> _WORK ITEM_: The reply must consist of the lines from the first line of the records through the line containing "CN102 pin 1: W2 -> W4", copied exactly, with every picture omitted.

> _DATA UNDER STUDY_:
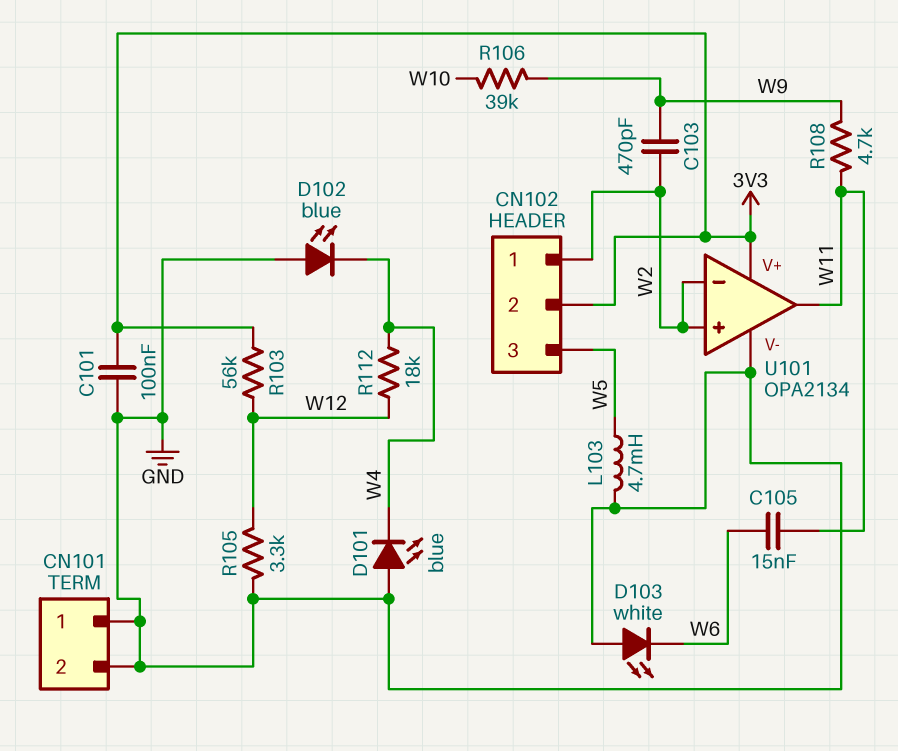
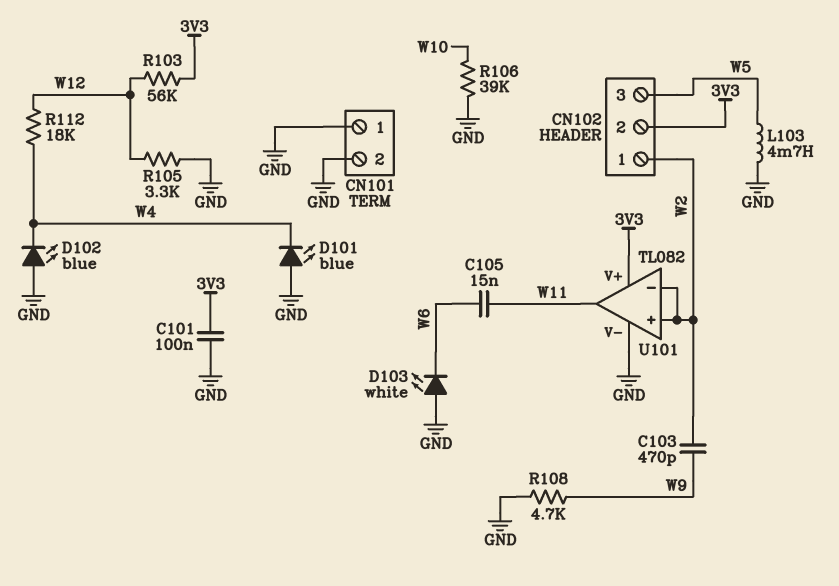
R106: 39k (W9, W10) -> 39k (GND, W10)
R108: 4.7k (W9, W11) -> 4.7k (GND, W9)
U101: OPA2134 -> TL082

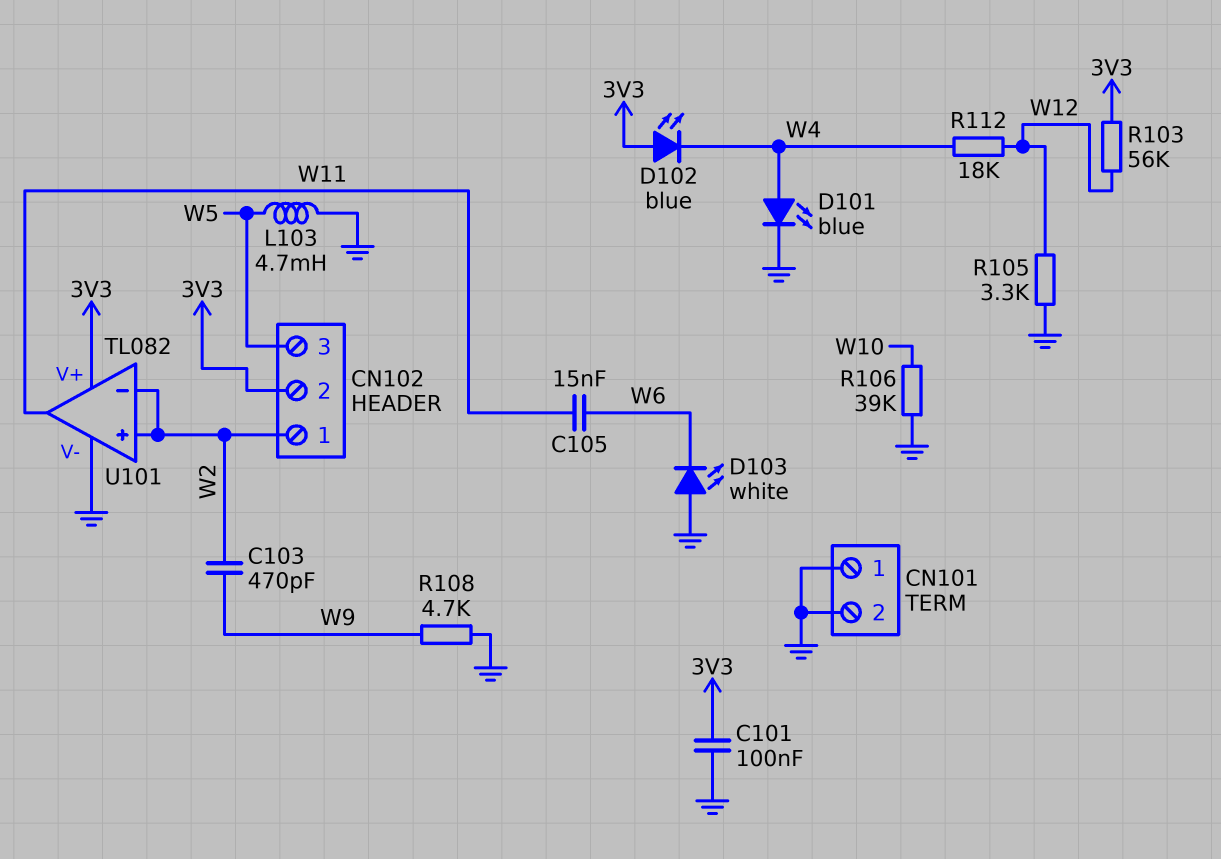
D101: LED blue (A GND, K W4) -> LED blue (A W4, K GND)
D102: LED blue (A GND, K W4) -> LED blue (A 3V3, K W4)

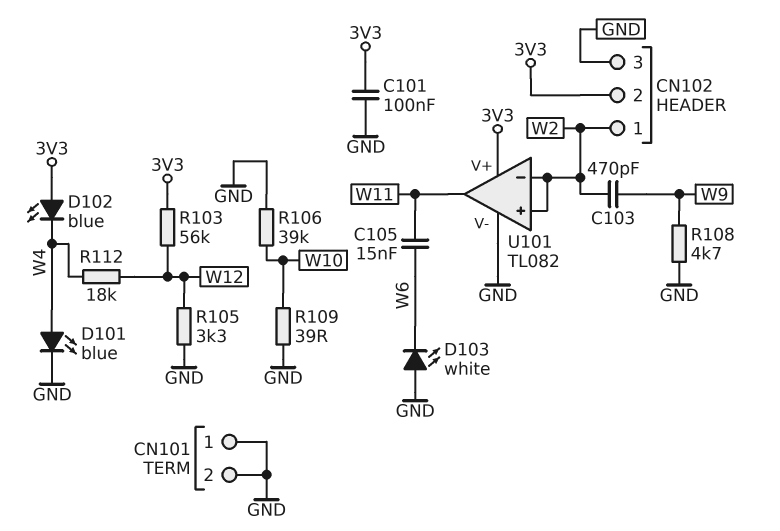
CN102 pin 3: W5 -> GND
L103: 4.7mH (GND, W5) -> none
R109: none -> 39 (GND, W10)

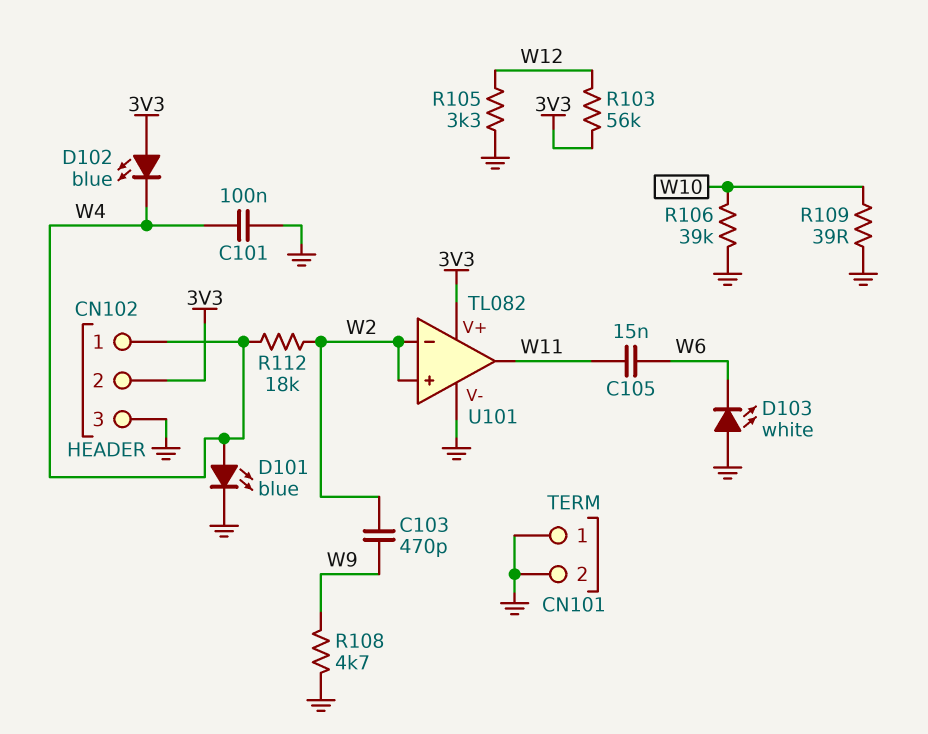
C101: 100nF (3V3, GND) -> 100nF (GND, W4)
CN102 pin 1: W2 -> W4
R112: 18k (W4, W12) -> 18k (W2, W4)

> _WORKED SOLUTION_:
R106: 39k (W9, W10) -> 39k (GND, W10)
R108: 4.7k (W9, W11) -> 4.7k (GND, W9)
U101: OPA2134 -> TL082

D101: LED blue (A GND, K W4) -> LED blue (A W4, K GND)
D102: LED blue (A GND, K W4) -> LED blue (A 3V3, K W4)

CN102 pin 3: W5 -> GND
L103: 4.7mH (GND, W5) -> none
R109: none -> 39 (GND, W10)

C101: 100nF (3V3, GND) -> 100nF (GND, W4)
CN102 pin 1: W2 -> W4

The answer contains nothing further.